▶ **Work request**: Look for the line with "R5: 100k (GND, N5) -> 100k (+12V, N5)" in the entries below, then extract that line and all lines after it exactly, with pictures left out.
++++ Supplied information
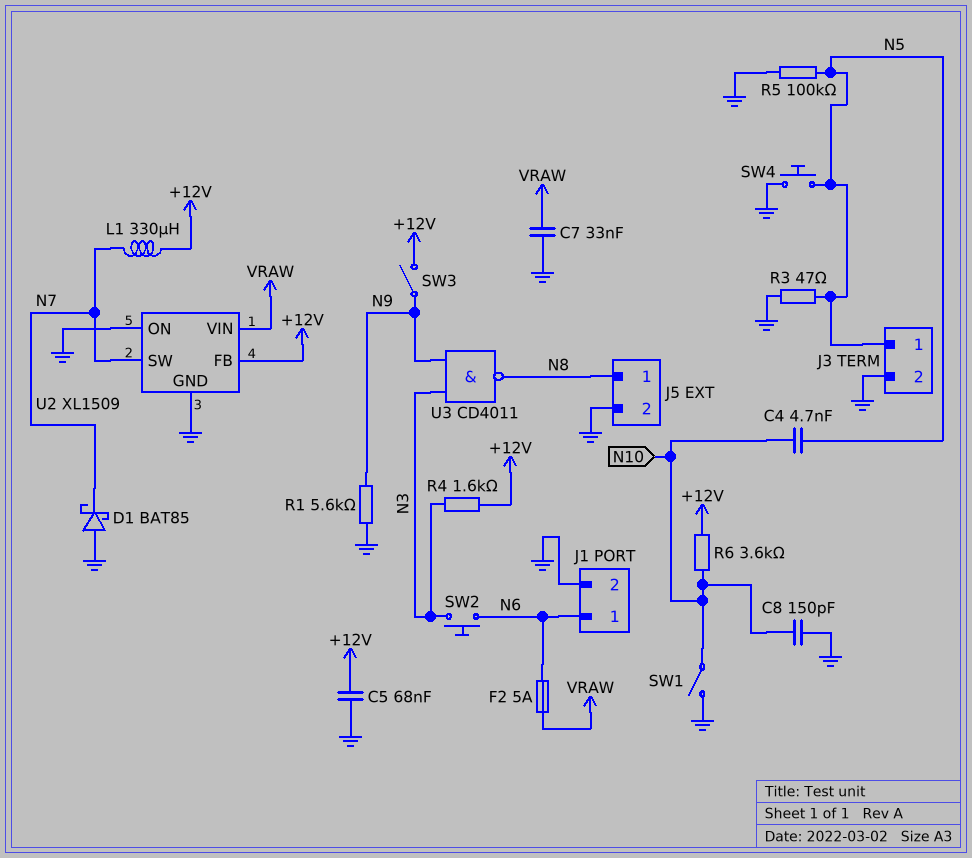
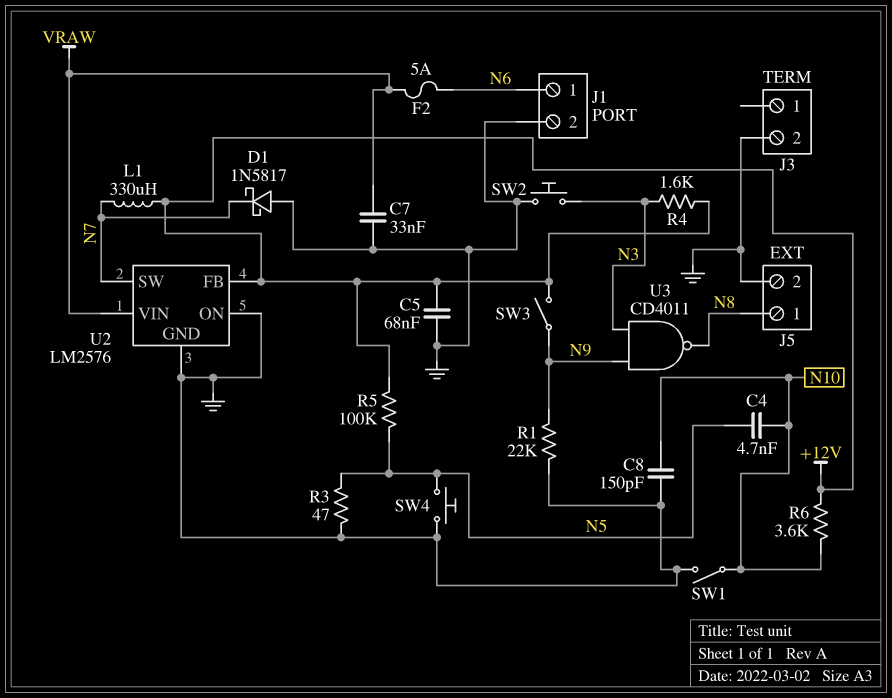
D1: schottky BAT85 (A GND, K N7) -> schottky 1N5817 (A GND, K N7)
J3 pin 1: N5 -> none
R1: 5.6k (GND, N9) -> 22k (GND, N9)
R5: 100k (GND, N5) -> 100k (+12V, N5)
SW2: button (N3, N6) -> button (GND, N3)
U2: XL1509 -> LM2576

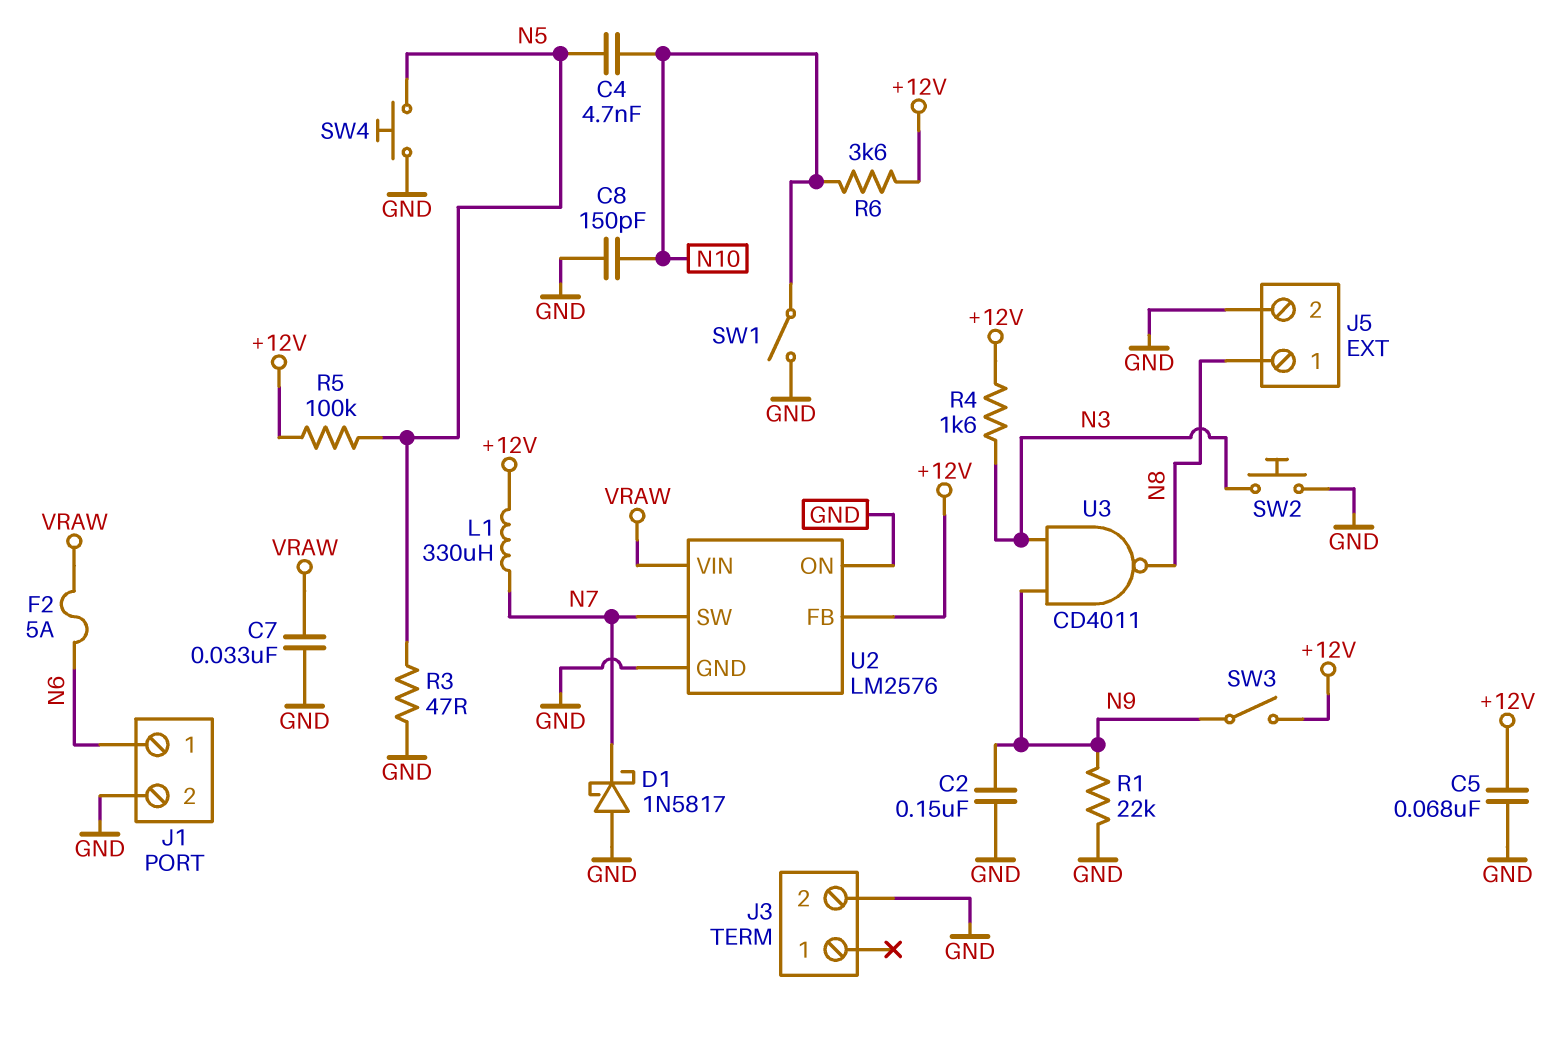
C2: none -> 150nF (GND, N9)

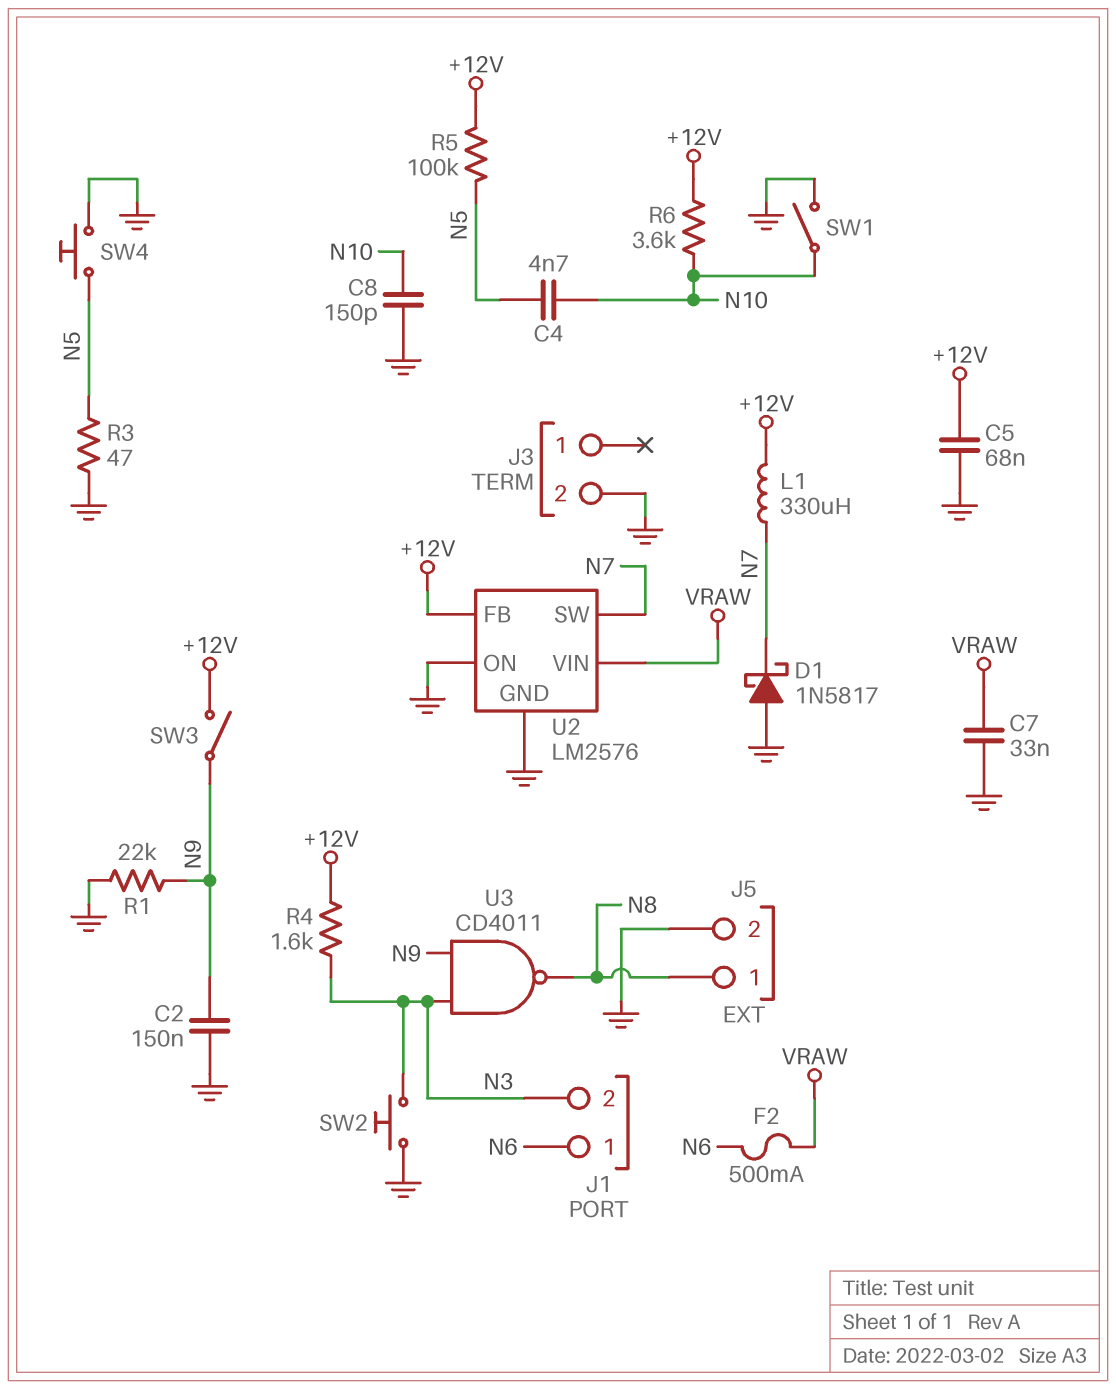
F2: 5A (N6, VRAW) -> 500mA (N6, VRAW)
J1 pin 2: GND -> N3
++++++++
▶ **Response area**:
R5: 100k (GND, N5) -> 100k (+12V, N5)
SW2: button (N3, N6) -> button (GND, N3)
U2: XL1509 -> LM2576

C2: none -> 150nF (GND, N9)

F2: 5A (N6, VRAW) -> 500mA (N6, VRAW)
J1 pin 2: GND -> N3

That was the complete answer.